▸ The data:
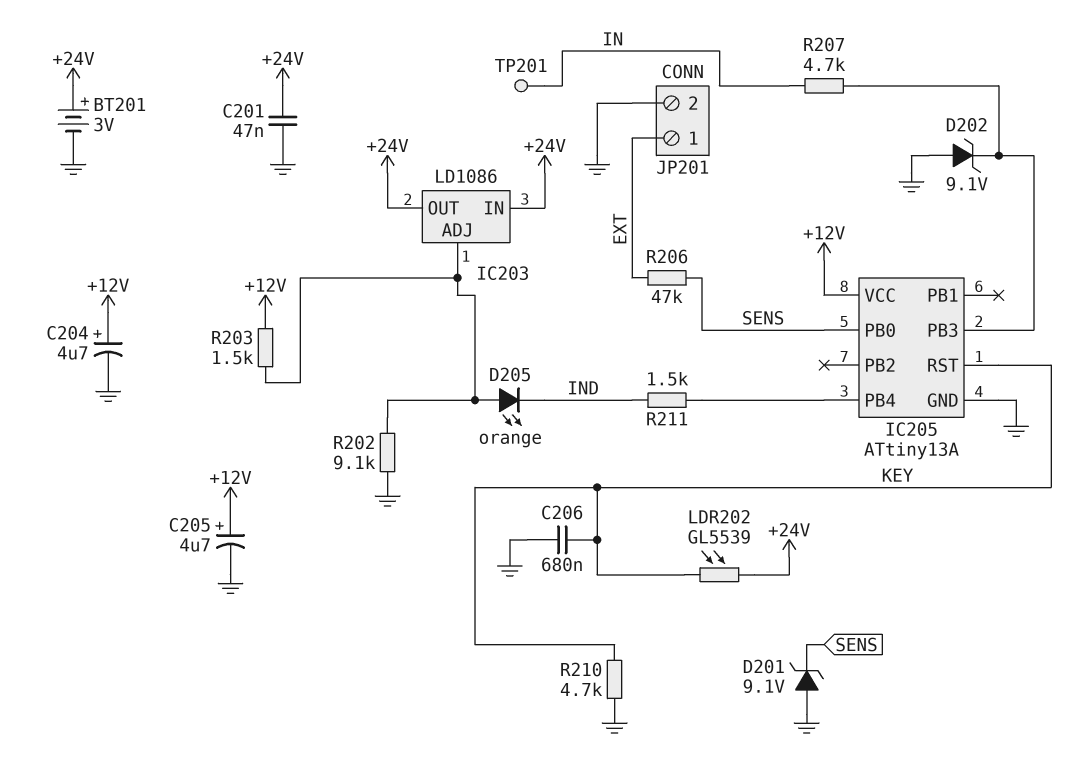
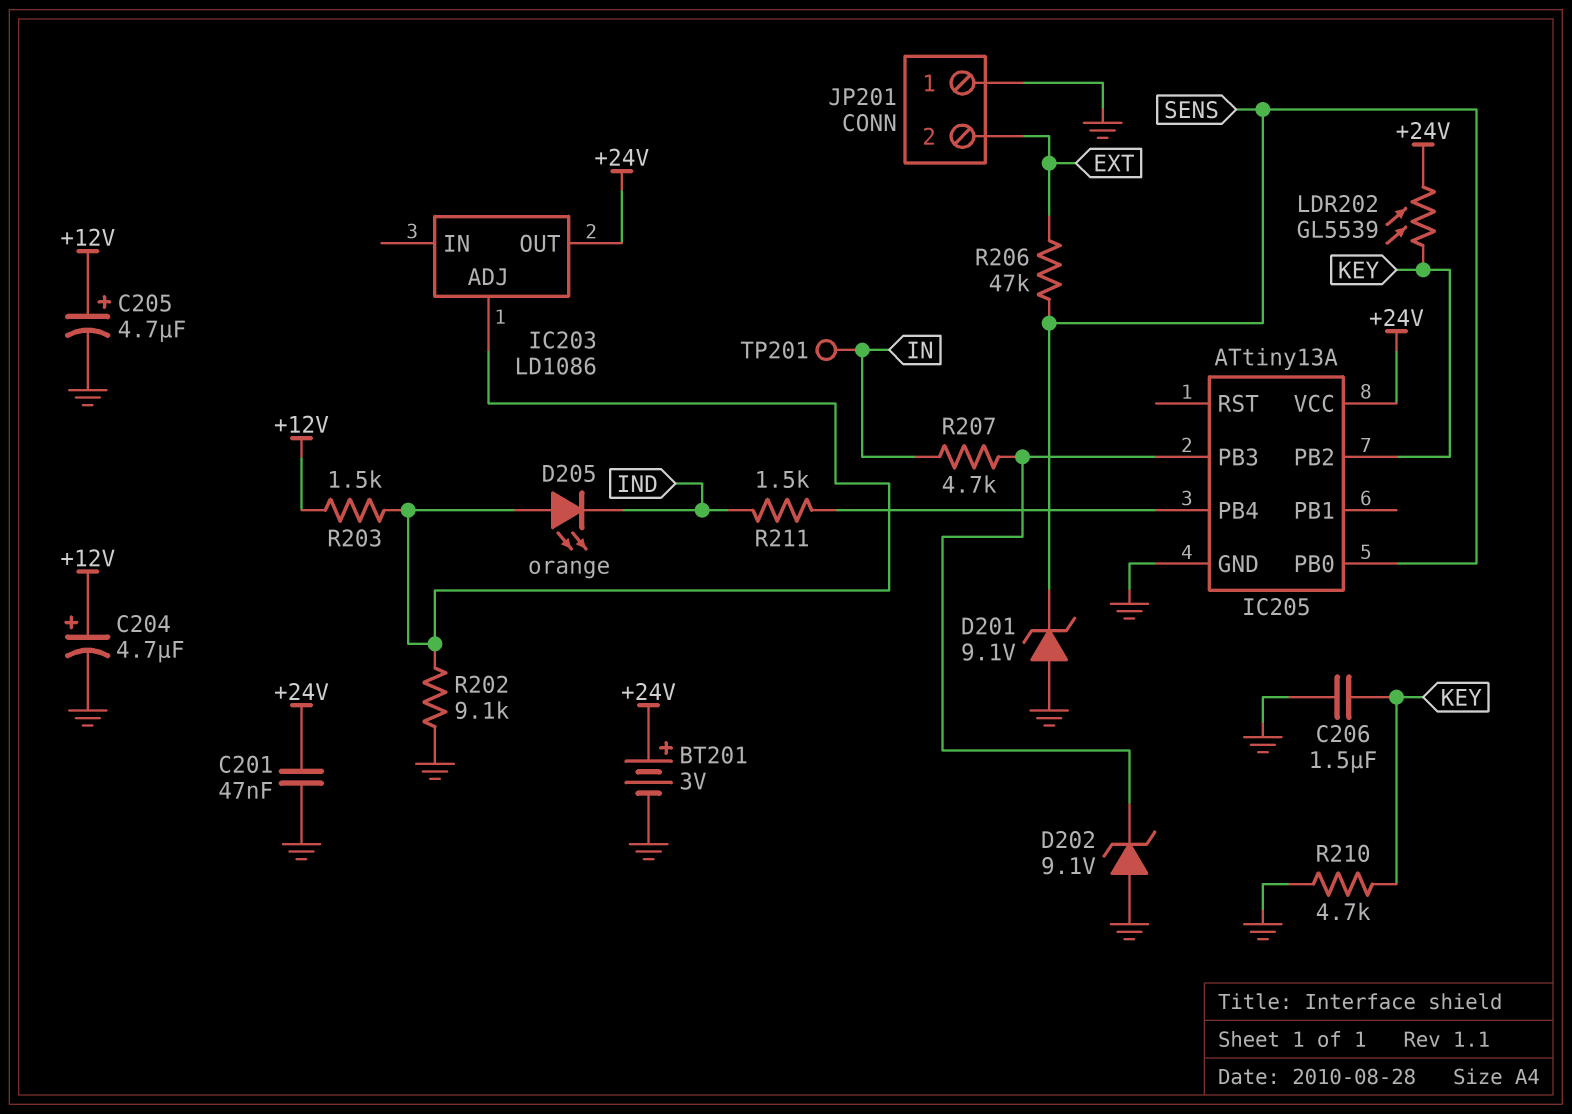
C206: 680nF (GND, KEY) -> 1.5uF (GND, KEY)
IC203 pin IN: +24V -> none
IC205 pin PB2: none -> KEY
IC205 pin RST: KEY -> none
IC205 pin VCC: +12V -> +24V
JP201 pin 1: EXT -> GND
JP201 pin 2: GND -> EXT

...

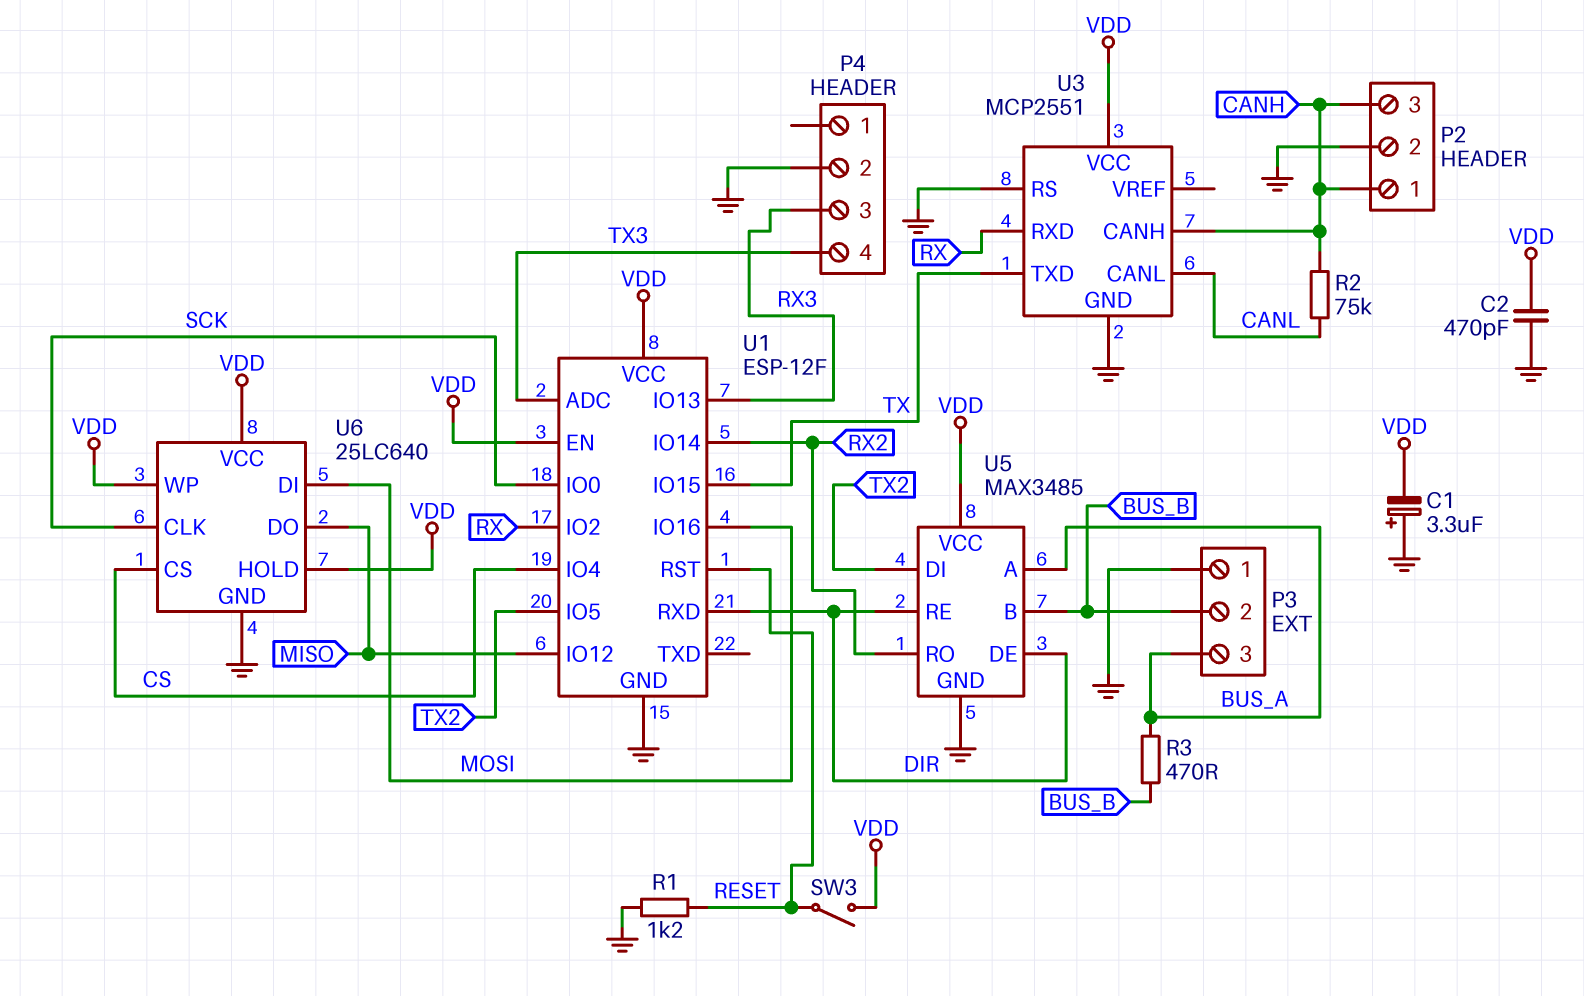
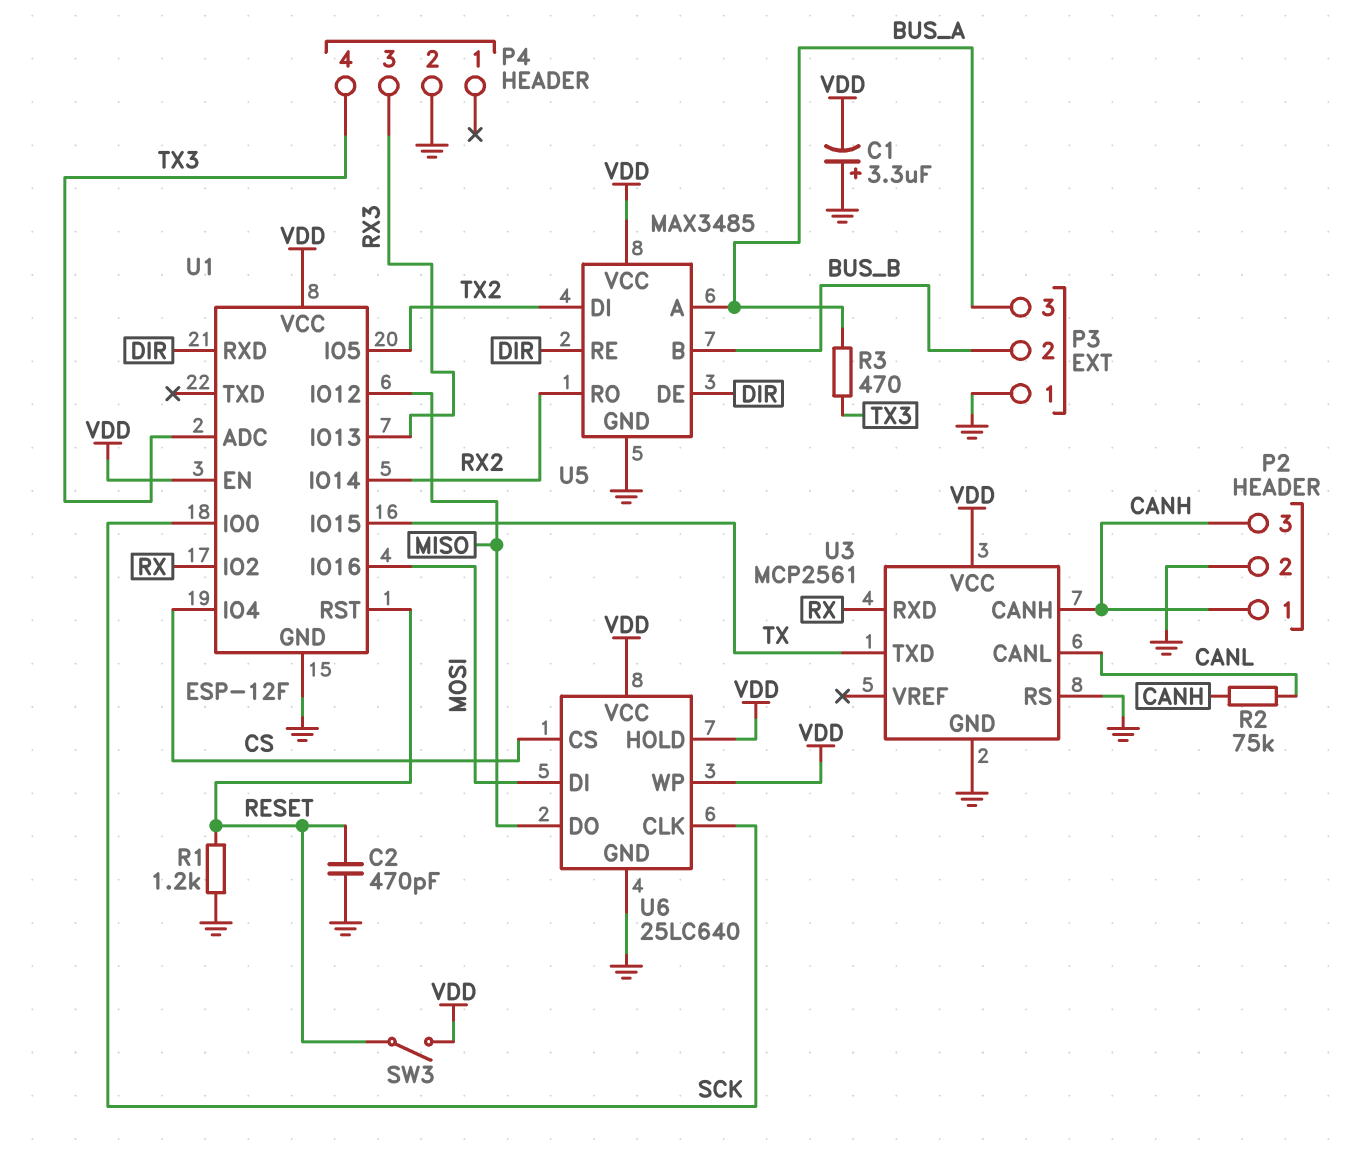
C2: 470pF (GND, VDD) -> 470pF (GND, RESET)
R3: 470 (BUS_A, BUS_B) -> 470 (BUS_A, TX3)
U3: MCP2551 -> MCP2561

▸ Directions:
Exact duplication is required for the lines above, from the line that contains "C2: 470pF (GND, VDD) -> 470pF (GND, RESET)" to the line that contains "U3: MCP2551 -> MCP2561", inclusive; omit all others.

▸ Answer to this exercise:
C2: 470pF (GND, VDD) -> 470pF (GND, RESET)
R3: 470 (BUS_A, BUS_B) -> 470 (BUS_A, TX3)
U3: MCP2551 -> MCP2561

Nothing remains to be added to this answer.